▸ **Problem to solve**: An exact copy of every record below is needed, with all pictures removed.

++++ Supplied entries

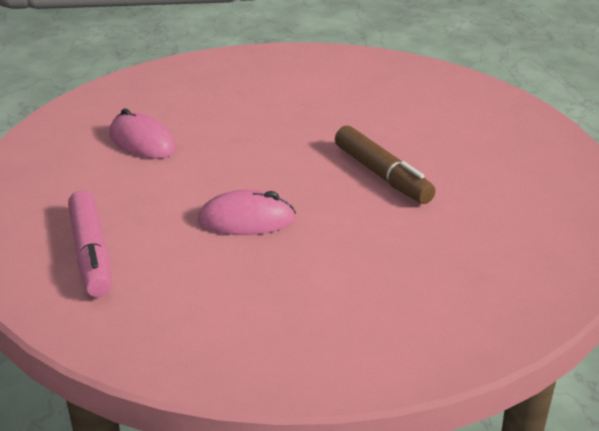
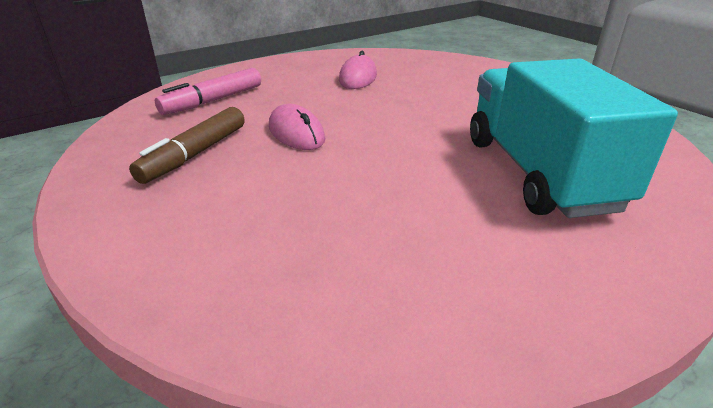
camera: 60 degrees right, 0 degrees up
(382, 175) = (429, 168): brown marker -> brown marker (195, 154)
(431, 134) = (539, 173): none -> turquoise truck

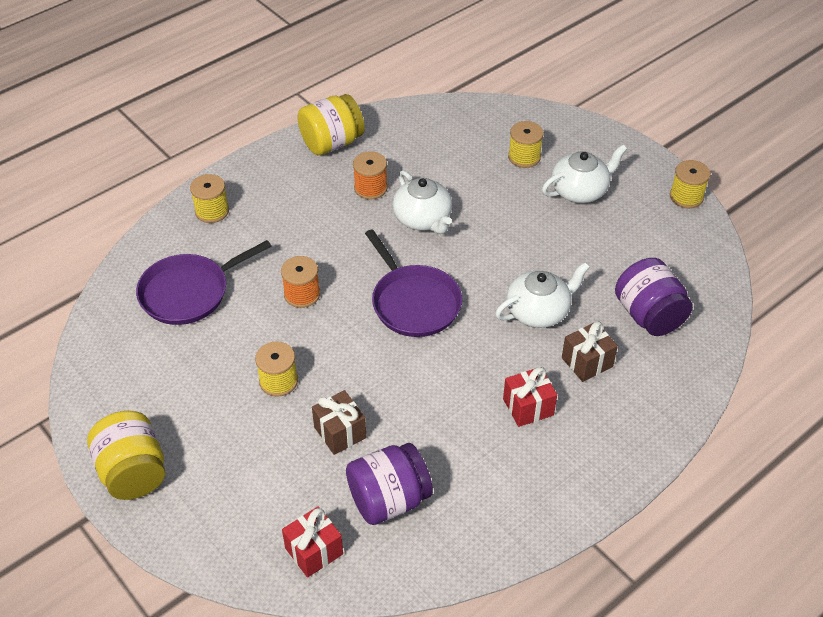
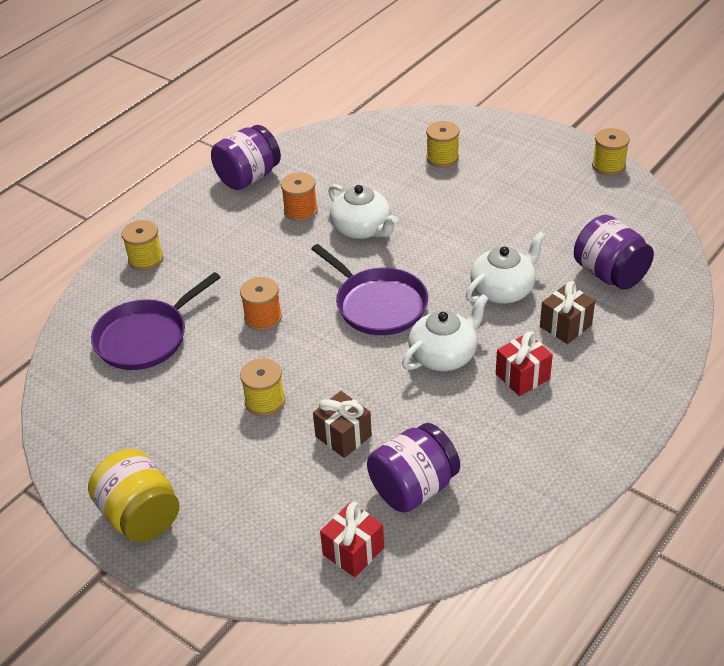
camera: 10 degrees left, 5 degrees down
(332, 143) = (248, 177): yellow jar -> purple jar
(580, 191) = (506, 178): white teapot -> white teapot (444, 355)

++++++++

▸ **Response below**:
camera: 60 degrees right, 0 degrees up
(382, 175) = (429, 168): brown marker -> brown marker (195, 154)
(431, 134) = (539, 173): none -> turquoise truck

camera: 10 degrees left, 5 degrees down
(332, 143) = (248, 177): yellow jar -> purple jar
(580, 191) = (506, 178): white teapot -> white teapot (444, 355)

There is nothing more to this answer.